(Records drawn from a dataset)
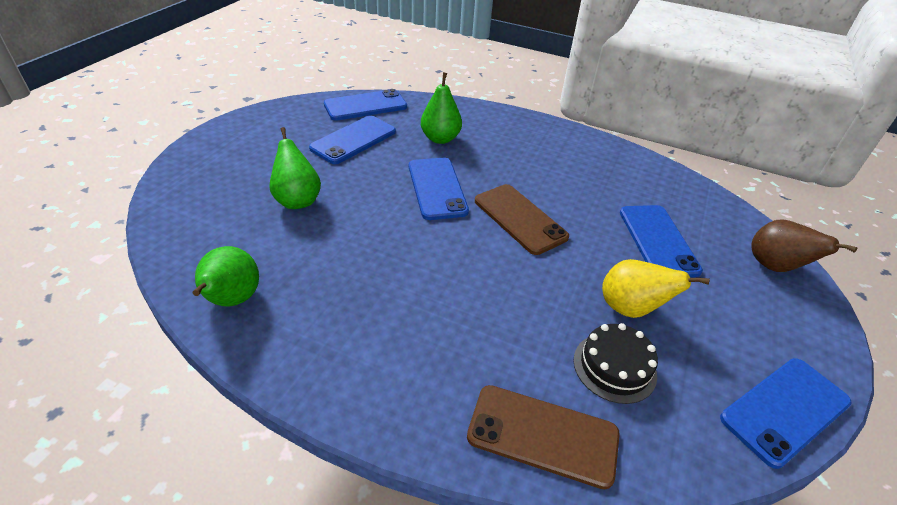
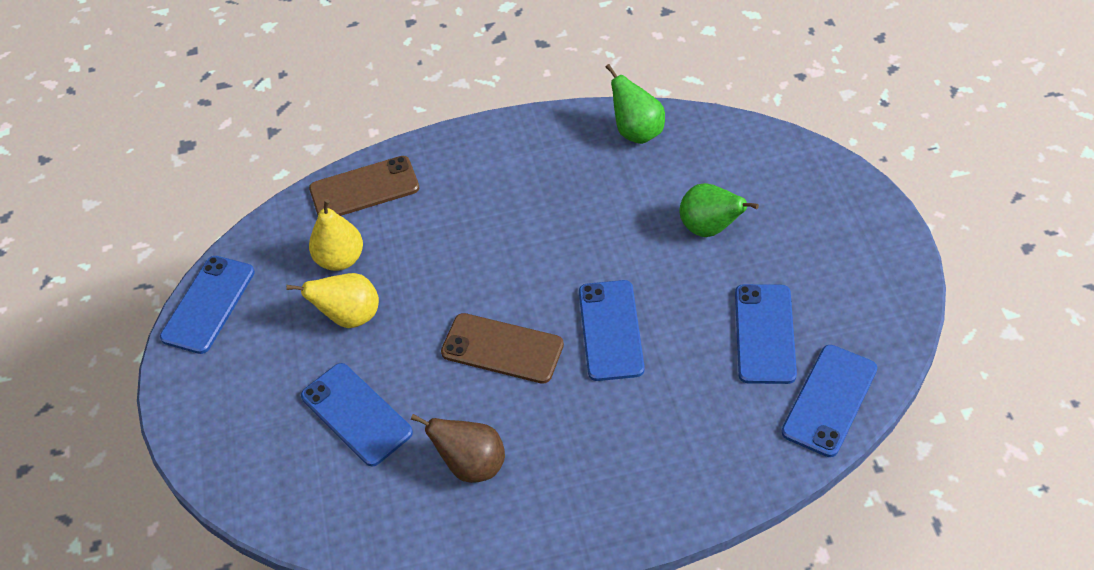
camera: 150 degrees right, 10 degrees up
(437, 188) = (611, 330): blue phone -> blue phone turned 45 degrees clockwise
(440, 139) = (683, 407): green pear -> none
(614, 367) = (340, 259): black cake -> yellow pear
(774, 267) = (231, 458): brown pear -> brown pear (471, 465)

**Task brief:** What you return must match the records exactly, apart from the images, which are omitted.

**Task output:**
camera: 150 degrees right, 10 degrees up
(437, 188) = (611, 330): blue phone -> blue phone turned 45 degrees clockwise
(440, 139) = (683, 407): green pear -> none
(614, 367) = (340, 259): black cake -> yellow pear
(774, 267) = (231, 458): brown pear -> brown pear (471, 465)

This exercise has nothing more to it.